┏━━
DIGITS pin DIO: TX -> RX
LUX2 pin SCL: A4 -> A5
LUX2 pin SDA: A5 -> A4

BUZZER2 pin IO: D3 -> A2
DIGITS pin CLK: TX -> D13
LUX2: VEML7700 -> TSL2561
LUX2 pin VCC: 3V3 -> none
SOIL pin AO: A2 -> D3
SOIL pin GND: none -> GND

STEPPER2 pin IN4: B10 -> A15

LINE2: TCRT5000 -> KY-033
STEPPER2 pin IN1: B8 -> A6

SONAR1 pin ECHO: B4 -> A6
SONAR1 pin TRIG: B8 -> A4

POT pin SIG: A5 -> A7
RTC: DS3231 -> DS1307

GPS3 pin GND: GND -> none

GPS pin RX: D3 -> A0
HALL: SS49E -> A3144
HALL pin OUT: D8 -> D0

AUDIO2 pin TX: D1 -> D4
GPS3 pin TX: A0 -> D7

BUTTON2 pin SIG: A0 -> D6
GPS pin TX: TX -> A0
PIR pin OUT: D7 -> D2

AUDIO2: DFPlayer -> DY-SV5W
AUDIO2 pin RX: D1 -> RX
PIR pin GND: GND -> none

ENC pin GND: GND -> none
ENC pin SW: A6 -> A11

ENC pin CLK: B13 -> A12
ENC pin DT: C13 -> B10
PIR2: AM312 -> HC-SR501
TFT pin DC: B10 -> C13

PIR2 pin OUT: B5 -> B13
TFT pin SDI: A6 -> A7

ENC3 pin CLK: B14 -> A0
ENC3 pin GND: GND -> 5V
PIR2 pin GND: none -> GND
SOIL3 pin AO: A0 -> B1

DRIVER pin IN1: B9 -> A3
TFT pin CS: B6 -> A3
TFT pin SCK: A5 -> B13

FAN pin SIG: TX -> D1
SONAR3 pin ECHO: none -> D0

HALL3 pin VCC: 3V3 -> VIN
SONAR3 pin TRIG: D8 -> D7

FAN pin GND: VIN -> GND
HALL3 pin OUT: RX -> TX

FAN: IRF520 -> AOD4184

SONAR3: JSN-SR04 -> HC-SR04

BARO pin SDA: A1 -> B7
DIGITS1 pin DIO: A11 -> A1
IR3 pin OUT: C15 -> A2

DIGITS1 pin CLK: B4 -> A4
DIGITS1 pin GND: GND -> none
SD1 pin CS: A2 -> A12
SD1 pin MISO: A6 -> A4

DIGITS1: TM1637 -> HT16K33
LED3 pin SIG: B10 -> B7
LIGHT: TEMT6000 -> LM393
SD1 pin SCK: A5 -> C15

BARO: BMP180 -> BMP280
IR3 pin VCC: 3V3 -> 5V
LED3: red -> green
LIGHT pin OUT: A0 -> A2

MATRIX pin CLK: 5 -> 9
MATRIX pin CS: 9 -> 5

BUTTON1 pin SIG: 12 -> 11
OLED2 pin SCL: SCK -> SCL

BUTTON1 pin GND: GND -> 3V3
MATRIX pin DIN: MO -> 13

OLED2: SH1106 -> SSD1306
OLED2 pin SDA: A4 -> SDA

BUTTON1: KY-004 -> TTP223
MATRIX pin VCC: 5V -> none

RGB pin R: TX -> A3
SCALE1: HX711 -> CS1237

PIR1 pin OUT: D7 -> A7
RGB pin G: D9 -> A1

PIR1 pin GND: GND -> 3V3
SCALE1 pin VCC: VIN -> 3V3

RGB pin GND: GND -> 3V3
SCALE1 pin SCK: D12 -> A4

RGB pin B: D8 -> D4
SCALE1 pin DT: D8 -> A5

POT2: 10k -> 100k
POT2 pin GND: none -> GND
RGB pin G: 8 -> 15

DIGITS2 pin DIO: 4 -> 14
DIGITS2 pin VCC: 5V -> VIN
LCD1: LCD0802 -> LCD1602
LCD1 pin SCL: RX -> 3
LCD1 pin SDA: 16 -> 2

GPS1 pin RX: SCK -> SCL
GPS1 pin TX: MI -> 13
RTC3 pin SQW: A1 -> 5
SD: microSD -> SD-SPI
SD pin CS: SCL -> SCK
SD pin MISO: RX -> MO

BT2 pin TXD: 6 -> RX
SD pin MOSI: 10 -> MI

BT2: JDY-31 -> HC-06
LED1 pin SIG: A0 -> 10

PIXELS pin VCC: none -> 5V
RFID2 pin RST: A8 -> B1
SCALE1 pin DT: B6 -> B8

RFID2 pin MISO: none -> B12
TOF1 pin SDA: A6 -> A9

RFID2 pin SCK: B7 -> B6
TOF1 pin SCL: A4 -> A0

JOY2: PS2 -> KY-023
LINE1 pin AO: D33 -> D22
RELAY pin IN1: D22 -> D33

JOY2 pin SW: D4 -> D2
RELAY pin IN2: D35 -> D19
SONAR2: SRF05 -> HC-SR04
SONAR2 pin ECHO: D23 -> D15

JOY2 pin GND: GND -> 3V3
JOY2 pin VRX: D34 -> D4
┗━━
Repeat all the records without altering a single word.

§ **Exercise response**
DIGITS pin DIO: TX -> RX
LUX2 pin SCL: A4 -> A5
LUX2 pin SDA: A5 -> A4

BUZZER2 pin IO: D3 -> A2
DIGITS pin CLK: TX -> D13
LUX2: VEML7700 -> TSL2561
LUX2 pin VCC: 3V3 -> none
SOIL pin AO: A2 -> D3
SOIL pin GND: none -> GND

STEPPER2 pin IN4: B10 -> A15

LINE2: TCRT5000 -> KY-033
STEPPER2 pin IN1: B8 -> A6

SONAR1 pin ECHO: B4 -> A6
SONAR1 pin TRIG: B8 -> A4

POT pin SIG: A5 -> A7
RTC: DS3231 -> DS1307

GPS3 pin GND: GND -> none

GPS pin RX: D3 -> A0
HALL: SS49E -> A3144
HALL pin OUT: D8 -> D0

AUDIO2 pin TX: D1 -> D4
GPS3 pin TX: A0 -> D7

BUTTON2 pin SIG: A0 -> D6
GPS pin TX: TX -> A0
PIR pin OUT: D7 -> D2

AUDIO2: DFPlayer -> DY-SV5W
AUDIO2 pin RX: D1 -> RX
PIR pin GND: GND -> none

ENC pin GND: GND -> none
ENC pin SW: A6 -> A11

ENC pin CLK: B13 -> A12
ENC pin DT: C13 -> B10
PIR2: AM312 -> HC-SR501
TFT pin DC: B10 -> C13

PIR2 pin OUT: B5 -> B13
TFT pin SDI: A6 -> A7

ENC3 pin CLK: B14 -> A0
ENC3 pin GND: GND -> 5V
PIR2 pin GND: none -> GND
SOIL3 pin AO: A0 -> B1

DRIVER pin IN1: B9 -> A3
TFT pin CS: B6 -> A3
TFT pin SCK: A5 -> B13

FAN pin SIG: TX -> D1
SONAR3 pin ECHO: none -> D0

HALL3 pin VCC: 3V3 -> VIN
SONAR3 pin TRIG: D8 -> D7

FAN pin GND: VIN -> GND
HALL3 pin OUT: RX -> TX

FAN: IRF520 -> AOD4184

SONAR3: JSN-SR04 -> HC-SR04

BARO pin SDA: A1 -> B7
DIGITS1 pin DIO: A11 -> A1
IR3 pin OUT: C15 -> A2

DIGITS1 pin CLK: B4 -> A4
DIGITS1 pin GND: GND -> none
SD1 pin CS: A2 -> A12
SD1 pin MISO: A6 -> A4

DIGITS1: TM1637 -> HT16K33
LED3 pin SIG: B10 -> B7
LIGHT: TEMT6000 -> LM393
SD1 pin SCK: A5 -> C15

BARO: BMP180 -> BMP280
IR3 pin VCC: 3V3 -> 5V
LED3: red -> green
LIGHT pin OUT: A0 -> A2

MATRIX pin CLK: 5 -> 9
MATRIX pin CS: 9 -> 5

BUTTON1 pin SIG: 12 -> 11
OLED2 pin SCL: SCK -> SCL

BUTTON1 pin GND: GND -> 3V3
MATRIX pin DIN: MO -> 13

OLED2: SH1106 -> SSD1306
OLED2 pin SDA: A4 -> SDA

BUTTON1: KY-004 -> TTP223
MATRIX pin VCC: 5V -> none

RGB pin R: TX -> A3
SCALE1: HX711 -> CS1237

PIR1 pin OUT: D7 -> A7
RGB pin G: D9 -> A1

PIR1 pin GND: GND -> 3V3
SCALE1 pin VCC: VIN -> 3V3

RGB pin GND: GND -> 3V3
SCALE1 pin SCK: D12 -> A4

RGB pin B: D8 -> D4
SCALE1 pin DT: D8 -> A5

POT2: 10k -> 100k
POT2 pin GND: none -> GND
RGB pin G: 8 -> 15

DIGITS2 pin DIO: 4 -> 14
DIGITS2 pin VCC: 5V -> VIN
LCD1: LCD0802 -> LCD1602
LCD1 pin SCL: RX -> 3
LCD1 pin SDA: 16 -> 2

GPS1 pin RX: SCK -> SCL
GPS1 pin TX: MI -> 13
RTC3 pin SQW: A1 -> 5
SD: microSD -> SD-SPI
SD pin CS: SCL -> SCK
SD pin MISO: RX -> MO

BT2 pin TXD: 6 -> RX
SD pin MOSI: 10 -> MI

BT2: JDY-31 -> HC-06
LED1 pin SIG: A0 -> 10

PIXELS pin VCC: none -> 5V
RFID2 pin RST: A8 -> B1
SCALE1 pin DT: B6 -> B8

RFID2 pin MISO: none -> B12
TOF1 pin SDA: A6 -> A9

RFID2 pin SCK: B7 -> B6
TOF1 pin SCL: A4 -> A0

JOY2: PS2 -> KY-023
LINE1 pin AO: D33 -> D22
RELAY pin IN1: D22 -> D33

JOY2 pin SW: D4 -> D2
RELAY pin IN2: D35 -> D19
SONAR2: SRF05 -> HC-SR04
SONAR2 pin ECHO: D23 -> D15

JOY2 pin GND: GND -> 3V3
JOY2 pin VRX: D34 -> D4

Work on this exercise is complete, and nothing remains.